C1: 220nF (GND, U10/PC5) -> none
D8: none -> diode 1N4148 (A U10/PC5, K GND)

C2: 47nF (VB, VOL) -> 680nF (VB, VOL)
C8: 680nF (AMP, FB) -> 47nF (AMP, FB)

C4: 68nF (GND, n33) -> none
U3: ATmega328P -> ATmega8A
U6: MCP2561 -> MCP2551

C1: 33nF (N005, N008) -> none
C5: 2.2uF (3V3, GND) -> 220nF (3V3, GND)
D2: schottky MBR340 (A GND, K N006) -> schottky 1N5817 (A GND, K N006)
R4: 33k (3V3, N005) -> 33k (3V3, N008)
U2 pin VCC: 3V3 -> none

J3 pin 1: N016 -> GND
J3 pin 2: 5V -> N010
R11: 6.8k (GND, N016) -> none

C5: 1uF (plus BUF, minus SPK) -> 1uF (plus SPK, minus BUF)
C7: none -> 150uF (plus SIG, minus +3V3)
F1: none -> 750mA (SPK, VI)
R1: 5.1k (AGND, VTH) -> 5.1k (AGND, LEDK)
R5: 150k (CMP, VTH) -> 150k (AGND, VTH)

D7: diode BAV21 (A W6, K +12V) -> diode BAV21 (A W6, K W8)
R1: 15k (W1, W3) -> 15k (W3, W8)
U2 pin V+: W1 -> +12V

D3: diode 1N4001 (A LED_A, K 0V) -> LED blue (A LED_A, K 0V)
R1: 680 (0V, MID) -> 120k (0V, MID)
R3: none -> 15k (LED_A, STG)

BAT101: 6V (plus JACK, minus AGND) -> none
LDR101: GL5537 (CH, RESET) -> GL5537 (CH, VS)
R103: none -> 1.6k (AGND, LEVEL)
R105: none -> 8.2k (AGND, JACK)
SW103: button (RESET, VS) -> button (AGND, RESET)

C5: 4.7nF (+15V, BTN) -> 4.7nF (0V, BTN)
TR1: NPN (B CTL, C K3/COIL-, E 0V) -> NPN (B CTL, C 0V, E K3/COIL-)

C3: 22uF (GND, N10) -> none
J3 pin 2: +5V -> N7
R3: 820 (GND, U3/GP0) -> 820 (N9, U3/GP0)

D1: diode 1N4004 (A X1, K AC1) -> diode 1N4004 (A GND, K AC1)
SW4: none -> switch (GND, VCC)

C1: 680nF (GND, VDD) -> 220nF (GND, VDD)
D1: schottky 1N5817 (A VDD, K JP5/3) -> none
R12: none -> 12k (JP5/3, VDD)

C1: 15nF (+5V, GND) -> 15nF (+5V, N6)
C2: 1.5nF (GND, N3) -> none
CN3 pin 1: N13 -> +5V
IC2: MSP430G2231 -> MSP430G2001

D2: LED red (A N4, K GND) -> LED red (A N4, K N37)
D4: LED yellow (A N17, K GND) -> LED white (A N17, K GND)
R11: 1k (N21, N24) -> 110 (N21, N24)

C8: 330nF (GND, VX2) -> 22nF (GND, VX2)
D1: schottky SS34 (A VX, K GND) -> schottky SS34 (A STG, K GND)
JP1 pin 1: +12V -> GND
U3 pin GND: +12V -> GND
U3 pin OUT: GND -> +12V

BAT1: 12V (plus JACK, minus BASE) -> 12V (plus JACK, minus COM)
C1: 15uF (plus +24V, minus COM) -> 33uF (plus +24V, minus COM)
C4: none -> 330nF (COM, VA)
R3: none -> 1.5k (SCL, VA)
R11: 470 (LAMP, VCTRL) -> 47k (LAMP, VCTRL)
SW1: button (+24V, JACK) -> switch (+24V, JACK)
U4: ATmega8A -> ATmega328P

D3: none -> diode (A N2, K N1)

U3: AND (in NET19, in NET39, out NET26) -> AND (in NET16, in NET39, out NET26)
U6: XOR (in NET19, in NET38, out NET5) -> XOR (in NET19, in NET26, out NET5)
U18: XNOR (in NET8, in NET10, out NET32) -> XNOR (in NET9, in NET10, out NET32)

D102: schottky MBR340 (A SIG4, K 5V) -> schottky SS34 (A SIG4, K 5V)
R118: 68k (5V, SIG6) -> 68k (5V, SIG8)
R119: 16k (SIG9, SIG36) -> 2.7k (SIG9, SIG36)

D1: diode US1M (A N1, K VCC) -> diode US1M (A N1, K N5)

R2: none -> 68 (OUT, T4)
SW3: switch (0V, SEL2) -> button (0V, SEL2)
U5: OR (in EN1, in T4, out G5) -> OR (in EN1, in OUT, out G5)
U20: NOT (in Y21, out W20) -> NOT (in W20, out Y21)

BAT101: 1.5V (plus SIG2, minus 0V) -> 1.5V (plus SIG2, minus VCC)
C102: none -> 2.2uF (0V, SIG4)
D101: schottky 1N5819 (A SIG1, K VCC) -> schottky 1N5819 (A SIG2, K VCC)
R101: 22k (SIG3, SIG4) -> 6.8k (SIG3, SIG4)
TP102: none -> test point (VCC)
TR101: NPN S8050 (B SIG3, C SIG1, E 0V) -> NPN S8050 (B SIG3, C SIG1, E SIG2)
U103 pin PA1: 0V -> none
· · · · · · ·
◆ **Exercise instructions**: Restate exactly the lines running from the line with "D1: diode US1M" to the end of the entries above, both ends included.

◆ **Output for this task**:
D1: diode US1M (A N1, K VCC) -> diode US1M (A N1, K N5)

R2: none -> 68 (OUT, T4)
SW3: switch (0V, SEL2) -> button (0V, SEL2)
U5: OR (in EN1, in T4, out G5) -> OR (in EN1, in OUT, out G5)
U20: NOT (in Y21, out W20) -> NOT (in W20, out Y21)

BAT101: 1.5V (plus SIG2, minus 0V) -> 1.5V (plus SIG2, minus VCC)
C102: none -> 2.2uF (0V, SIG4)
D101: schottky 1N5819 (A SIG1, K VCC) -> schottky 1N5819 (A SIG2, K VCC)
R101: 22k (SIG3, SIG4) -> 6.8k (SIG3, SIG4)
TP102: none -> test point (VCC)
TR101: NPN S8050 (B SIG3, C SIG1, E 0V) -> NPN S8050 (B SIG3, C SIG1, E SIG2)
U103 pin PA1: 0V -> none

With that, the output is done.